__WORK ORDER__. Scan the listing below and copy each line holding the word "Muffin".
*** DATASET EXTRACT ***
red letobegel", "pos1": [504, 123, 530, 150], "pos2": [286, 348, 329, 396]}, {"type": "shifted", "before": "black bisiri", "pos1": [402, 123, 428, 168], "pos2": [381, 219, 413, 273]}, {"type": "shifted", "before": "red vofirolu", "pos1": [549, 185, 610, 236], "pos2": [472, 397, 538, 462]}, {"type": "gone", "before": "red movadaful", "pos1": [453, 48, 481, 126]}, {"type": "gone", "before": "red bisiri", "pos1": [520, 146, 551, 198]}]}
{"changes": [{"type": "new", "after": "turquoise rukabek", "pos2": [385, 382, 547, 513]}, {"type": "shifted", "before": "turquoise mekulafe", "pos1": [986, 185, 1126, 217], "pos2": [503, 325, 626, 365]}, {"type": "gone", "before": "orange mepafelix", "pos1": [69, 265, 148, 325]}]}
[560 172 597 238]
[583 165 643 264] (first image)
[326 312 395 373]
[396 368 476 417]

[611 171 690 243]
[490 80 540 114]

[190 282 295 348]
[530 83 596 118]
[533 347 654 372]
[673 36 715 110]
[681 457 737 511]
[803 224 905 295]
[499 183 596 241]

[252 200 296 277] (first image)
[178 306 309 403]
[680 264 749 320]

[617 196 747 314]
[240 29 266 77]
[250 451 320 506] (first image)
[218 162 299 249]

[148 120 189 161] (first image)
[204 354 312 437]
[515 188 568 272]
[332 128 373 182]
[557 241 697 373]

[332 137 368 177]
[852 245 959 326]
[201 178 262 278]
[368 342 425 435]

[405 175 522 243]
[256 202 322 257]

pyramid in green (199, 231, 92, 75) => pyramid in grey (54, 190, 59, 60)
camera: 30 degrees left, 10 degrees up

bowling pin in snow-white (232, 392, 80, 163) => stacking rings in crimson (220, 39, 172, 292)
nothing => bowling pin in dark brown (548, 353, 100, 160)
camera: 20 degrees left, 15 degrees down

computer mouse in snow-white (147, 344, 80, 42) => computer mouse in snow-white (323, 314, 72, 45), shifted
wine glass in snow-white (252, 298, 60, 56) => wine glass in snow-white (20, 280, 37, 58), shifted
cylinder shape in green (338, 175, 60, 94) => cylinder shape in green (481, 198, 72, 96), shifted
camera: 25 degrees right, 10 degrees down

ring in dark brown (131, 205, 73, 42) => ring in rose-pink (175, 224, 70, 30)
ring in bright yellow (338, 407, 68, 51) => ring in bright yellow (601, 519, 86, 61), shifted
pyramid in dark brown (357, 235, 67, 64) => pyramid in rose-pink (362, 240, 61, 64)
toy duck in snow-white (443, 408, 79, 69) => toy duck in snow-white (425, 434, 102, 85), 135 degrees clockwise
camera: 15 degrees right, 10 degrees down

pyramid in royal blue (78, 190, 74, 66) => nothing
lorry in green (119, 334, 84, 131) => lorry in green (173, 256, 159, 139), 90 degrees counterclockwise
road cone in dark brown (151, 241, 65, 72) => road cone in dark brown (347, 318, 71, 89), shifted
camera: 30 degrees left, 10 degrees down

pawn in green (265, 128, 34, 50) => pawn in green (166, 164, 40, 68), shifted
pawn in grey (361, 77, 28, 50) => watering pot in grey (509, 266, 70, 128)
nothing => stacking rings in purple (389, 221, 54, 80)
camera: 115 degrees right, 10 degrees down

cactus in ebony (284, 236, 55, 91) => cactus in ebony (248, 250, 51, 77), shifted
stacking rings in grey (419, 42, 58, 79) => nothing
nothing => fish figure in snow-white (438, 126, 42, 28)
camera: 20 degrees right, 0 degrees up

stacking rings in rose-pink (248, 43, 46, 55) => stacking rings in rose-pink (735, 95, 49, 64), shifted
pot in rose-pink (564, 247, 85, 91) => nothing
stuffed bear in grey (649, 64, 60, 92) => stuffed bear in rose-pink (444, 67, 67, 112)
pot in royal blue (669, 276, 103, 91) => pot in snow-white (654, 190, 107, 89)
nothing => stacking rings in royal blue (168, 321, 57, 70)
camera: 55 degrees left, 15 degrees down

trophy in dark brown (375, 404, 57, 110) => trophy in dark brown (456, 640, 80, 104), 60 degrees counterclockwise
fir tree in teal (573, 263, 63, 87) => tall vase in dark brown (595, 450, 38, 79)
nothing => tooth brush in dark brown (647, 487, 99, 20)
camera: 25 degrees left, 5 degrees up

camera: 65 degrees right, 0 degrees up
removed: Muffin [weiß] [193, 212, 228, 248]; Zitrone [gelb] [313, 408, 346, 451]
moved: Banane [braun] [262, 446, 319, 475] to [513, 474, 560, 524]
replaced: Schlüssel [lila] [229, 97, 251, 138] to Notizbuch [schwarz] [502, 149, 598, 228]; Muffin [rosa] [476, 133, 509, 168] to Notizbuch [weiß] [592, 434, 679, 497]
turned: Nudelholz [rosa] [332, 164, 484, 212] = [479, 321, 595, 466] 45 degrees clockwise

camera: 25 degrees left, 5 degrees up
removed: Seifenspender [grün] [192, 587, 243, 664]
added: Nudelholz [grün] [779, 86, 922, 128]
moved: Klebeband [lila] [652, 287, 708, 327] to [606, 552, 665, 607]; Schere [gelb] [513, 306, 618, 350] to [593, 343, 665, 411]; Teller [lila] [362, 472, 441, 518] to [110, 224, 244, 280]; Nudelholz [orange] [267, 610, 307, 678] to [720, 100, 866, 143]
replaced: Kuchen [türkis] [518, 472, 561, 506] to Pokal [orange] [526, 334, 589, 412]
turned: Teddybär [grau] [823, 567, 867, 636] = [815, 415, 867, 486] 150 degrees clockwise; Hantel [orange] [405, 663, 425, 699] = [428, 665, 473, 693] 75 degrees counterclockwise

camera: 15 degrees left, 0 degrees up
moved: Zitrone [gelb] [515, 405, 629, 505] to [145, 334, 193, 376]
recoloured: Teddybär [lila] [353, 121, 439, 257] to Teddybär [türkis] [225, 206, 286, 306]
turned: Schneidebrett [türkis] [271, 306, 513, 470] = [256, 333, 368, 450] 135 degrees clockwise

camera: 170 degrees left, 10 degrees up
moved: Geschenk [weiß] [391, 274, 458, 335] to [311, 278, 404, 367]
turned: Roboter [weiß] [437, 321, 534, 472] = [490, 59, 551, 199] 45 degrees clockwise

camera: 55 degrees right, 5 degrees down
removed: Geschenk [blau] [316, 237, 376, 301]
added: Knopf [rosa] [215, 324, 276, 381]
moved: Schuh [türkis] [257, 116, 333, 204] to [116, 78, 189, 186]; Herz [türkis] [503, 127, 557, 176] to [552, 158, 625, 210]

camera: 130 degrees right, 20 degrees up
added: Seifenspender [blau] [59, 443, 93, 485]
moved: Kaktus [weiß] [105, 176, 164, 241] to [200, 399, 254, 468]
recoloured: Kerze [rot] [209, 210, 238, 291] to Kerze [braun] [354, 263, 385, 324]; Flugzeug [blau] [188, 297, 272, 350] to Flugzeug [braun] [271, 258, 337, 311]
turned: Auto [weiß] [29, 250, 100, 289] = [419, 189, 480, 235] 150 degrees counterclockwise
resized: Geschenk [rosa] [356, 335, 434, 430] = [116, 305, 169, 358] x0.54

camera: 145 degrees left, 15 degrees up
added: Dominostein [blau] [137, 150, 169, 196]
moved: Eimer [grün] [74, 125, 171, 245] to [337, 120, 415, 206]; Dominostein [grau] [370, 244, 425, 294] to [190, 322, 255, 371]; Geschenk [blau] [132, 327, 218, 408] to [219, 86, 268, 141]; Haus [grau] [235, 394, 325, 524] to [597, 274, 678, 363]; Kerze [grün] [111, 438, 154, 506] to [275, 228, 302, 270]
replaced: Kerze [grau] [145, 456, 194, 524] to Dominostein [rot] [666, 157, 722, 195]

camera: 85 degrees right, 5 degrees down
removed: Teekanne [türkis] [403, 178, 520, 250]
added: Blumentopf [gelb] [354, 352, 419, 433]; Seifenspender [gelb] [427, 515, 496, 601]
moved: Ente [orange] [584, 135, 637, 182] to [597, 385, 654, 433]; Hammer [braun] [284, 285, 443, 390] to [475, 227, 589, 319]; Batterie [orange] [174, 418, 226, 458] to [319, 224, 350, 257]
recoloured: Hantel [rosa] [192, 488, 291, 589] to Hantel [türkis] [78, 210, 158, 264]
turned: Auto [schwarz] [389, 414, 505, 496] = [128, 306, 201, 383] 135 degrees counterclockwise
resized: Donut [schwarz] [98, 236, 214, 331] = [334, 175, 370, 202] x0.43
*** End of DATASET EXTRACT ***
__WRITTEN RESPONSE__.
removed: Muffin [weiß] [193, 212, 228, 248]; Zitrone [gelb] [313, 408, 346, 451]
replaced: Schlüssel [lila] [229, 97, 251, 138] to Notizbuch [schwarz] [502, 149, 598, 228]; Muffin [rosa] [476, 133, 509, 168] to Notizbuch [weiß] [592, 434, 679, 497]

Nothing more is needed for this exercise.